**EXERCISE BRIEF**
In the entries below, begin at the line that has "bookcase: (50, 172) -> (339, 532), moved", stop after the line that has "plant: (102, 193) -> (101, 267), removed", and output those lines exactly with no pictures.

Stored entries
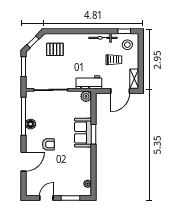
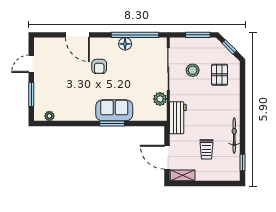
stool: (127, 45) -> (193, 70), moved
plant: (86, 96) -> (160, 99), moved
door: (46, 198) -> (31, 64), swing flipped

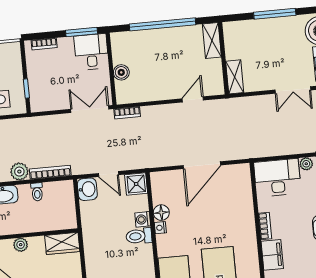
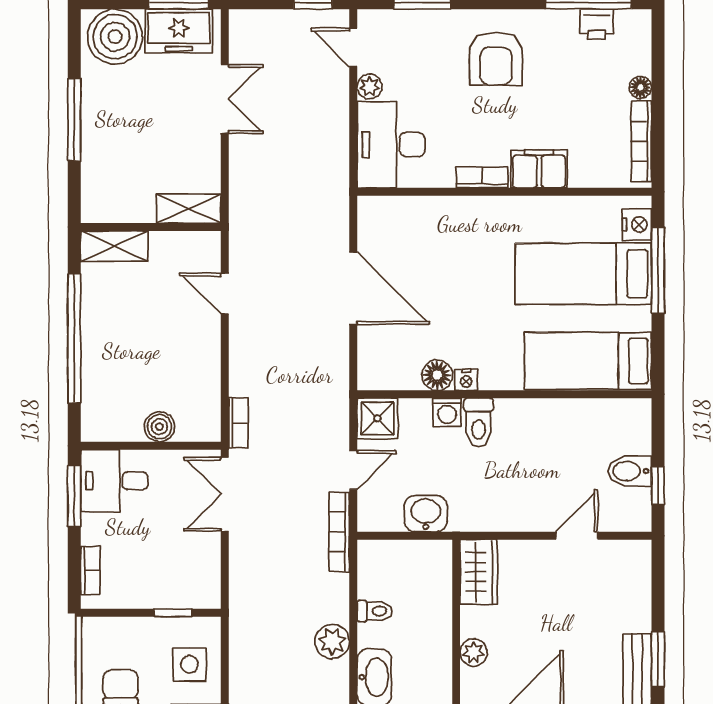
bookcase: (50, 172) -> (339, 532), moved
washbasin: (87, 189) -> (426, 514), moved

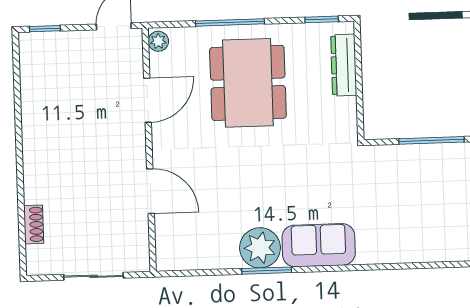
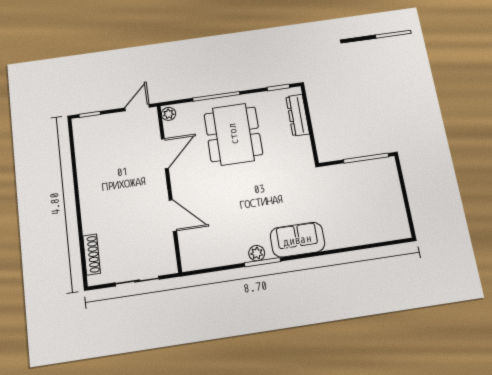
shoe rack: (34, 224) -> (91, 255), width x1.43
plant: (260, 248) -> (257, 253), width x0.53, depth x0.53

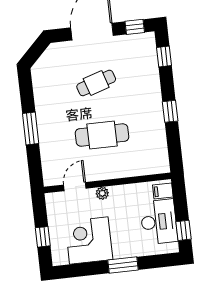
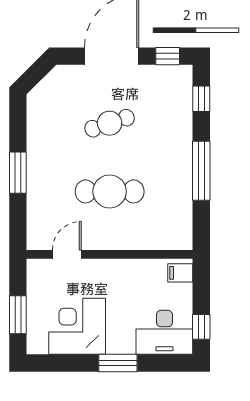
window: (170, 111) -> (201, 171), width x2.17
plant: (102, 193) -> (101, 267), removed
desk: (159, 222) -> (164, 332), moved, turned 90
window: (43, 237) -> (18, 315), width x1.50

**WRITTEN SOLUTION**
bookcase: (50, 172) -> (339, 532), moved
washbasin: (87, 189) -> (426, 514), moved

shoe rack: (34, 224) -> (91, 255), width x1.43
plant: (260, 248) -> (257, 253), width x0.53, depth x0.53

window: (170, 111) -> (201, 171), width x2.17
plant: (102, 193) -> (101, 267), removed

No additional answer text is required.